PROBLEM TO SOLVE => The job is to output each record exactly as it stands, pictures excluded.
++++++++++
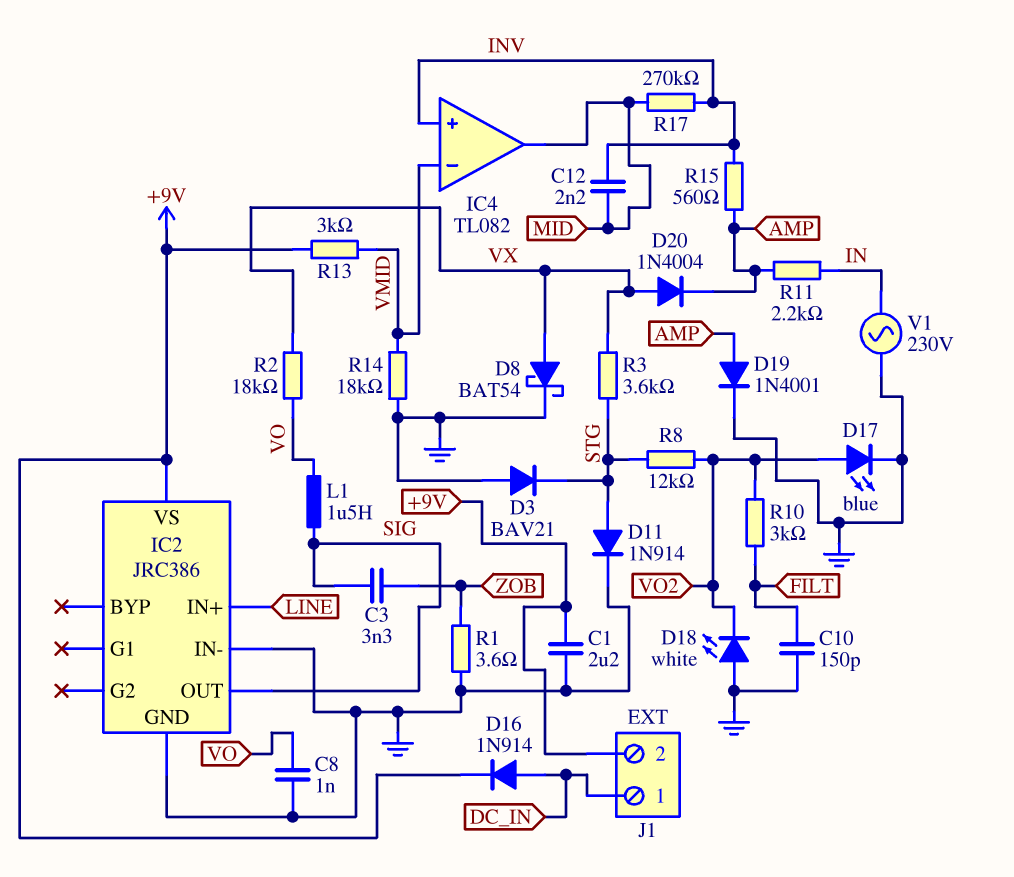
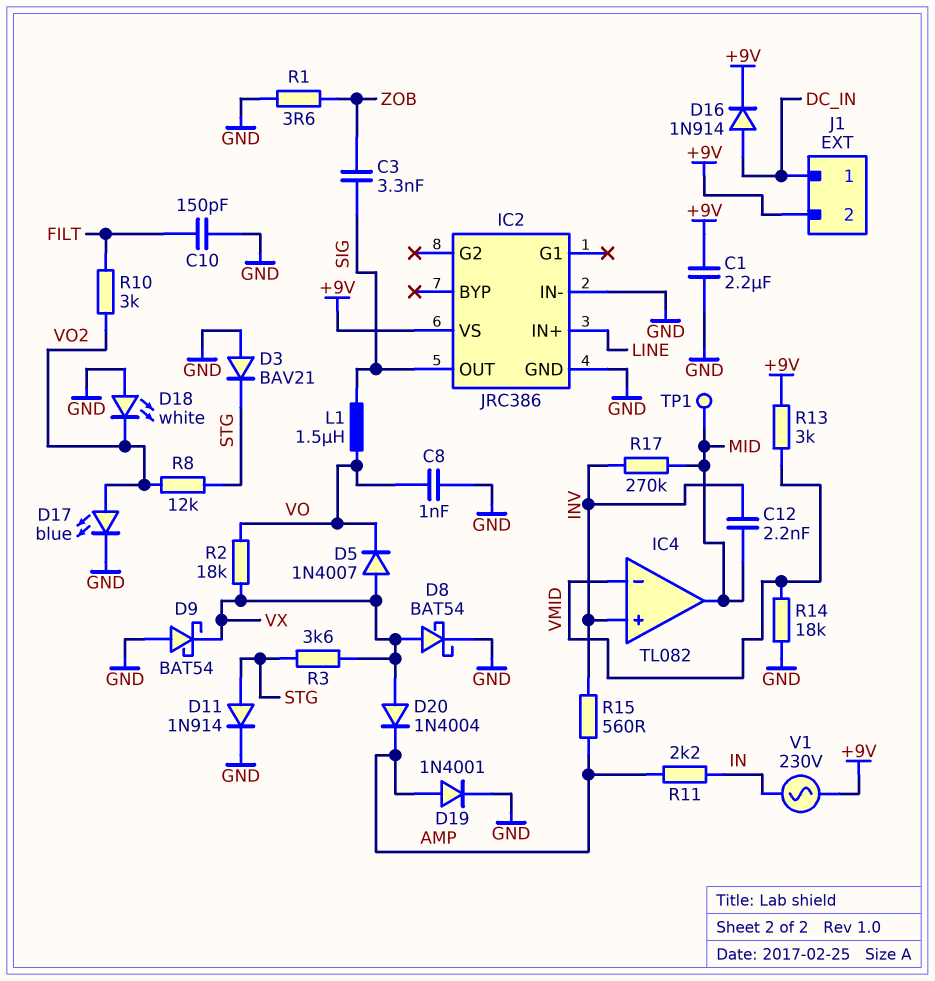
D5: none -> diode 1N4007 (A VX, K VO)
D9: none -> schottky BAT54 (A GND, K VX)
TP1: none -> test point (MID)
V1: AC 230V (GND, IN) -> AC 230V (+9V, IN)

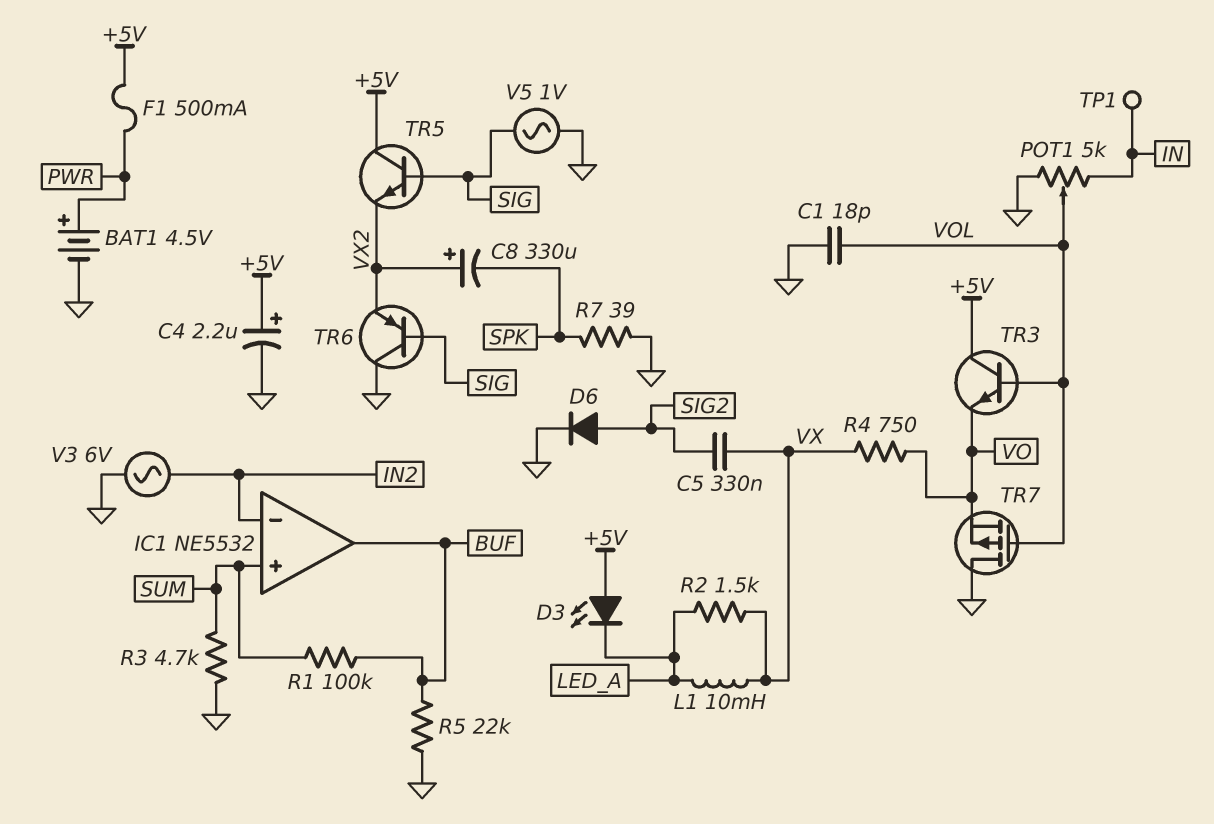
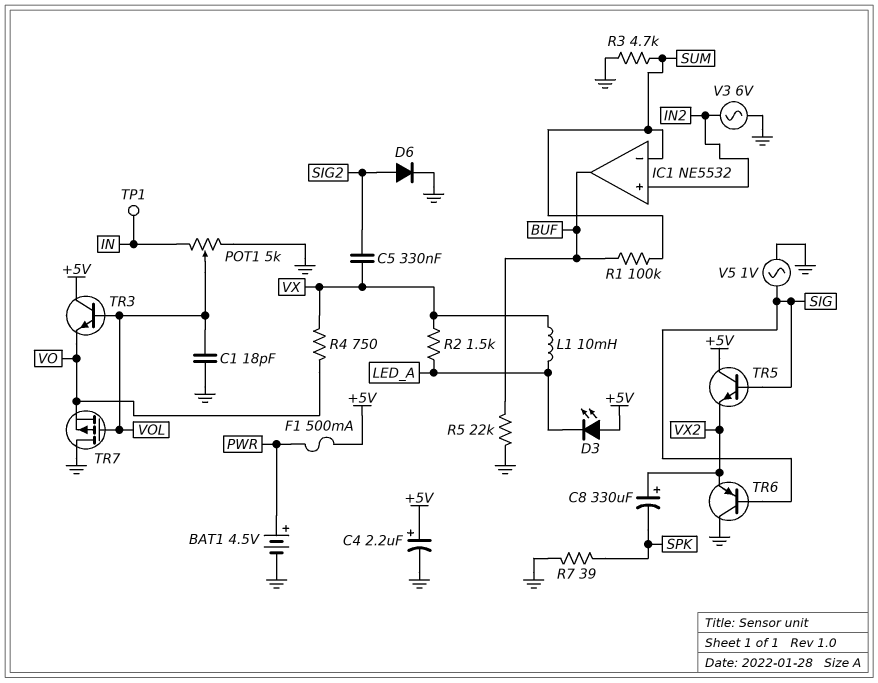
IC1 pin in+: SUM -> IN2
IC1 pin in-: IN2 -> SUM

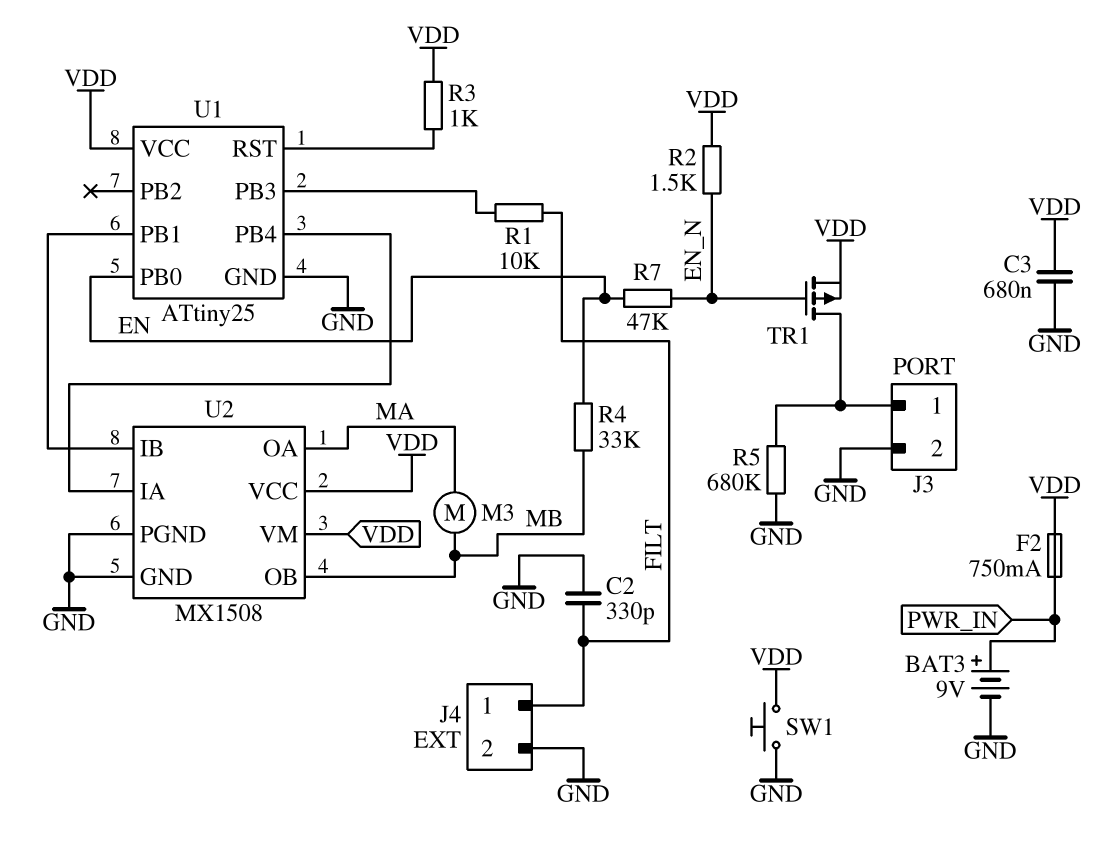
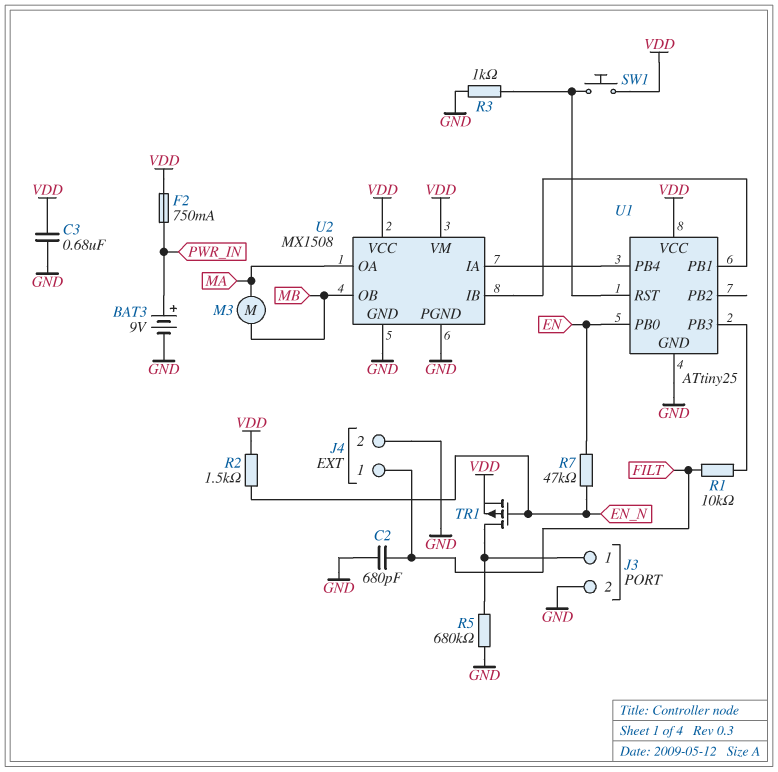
C2: 330pF (FILT, GND) -> 680pF (FILT, GND)
R3: 1k (U1/RST, VDD) -> 1k (GND, U1/RST)
R4: 33k (EN, MB) -> none
SW1: button (GND, VDD) -> button (U1/RST, VDD)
++++++++++
EXERCISE OUTPUT =>
D5: none -> diode 1N4007 (A VX, K VO)
D9: none -> schottky BAT54 (A GND, K VX)
TP1: none -> test point (MID)
V1: AC 230V (GND, IN) -> AC 230V (+9V, IN)

IC1 pin in+: SUM -> IN2
IC1 pin in-: IN2 -> SUM

C2: 330pF (FILT, GND) -> 680pF (FILT, GND)
R3: 1k (U1/RST, VDD) -> 1k (GND, U1/RST)
R4: 33k (EN, MB) -> none
SW1: button (GND, VDD) -> button (U1/RST, VDD)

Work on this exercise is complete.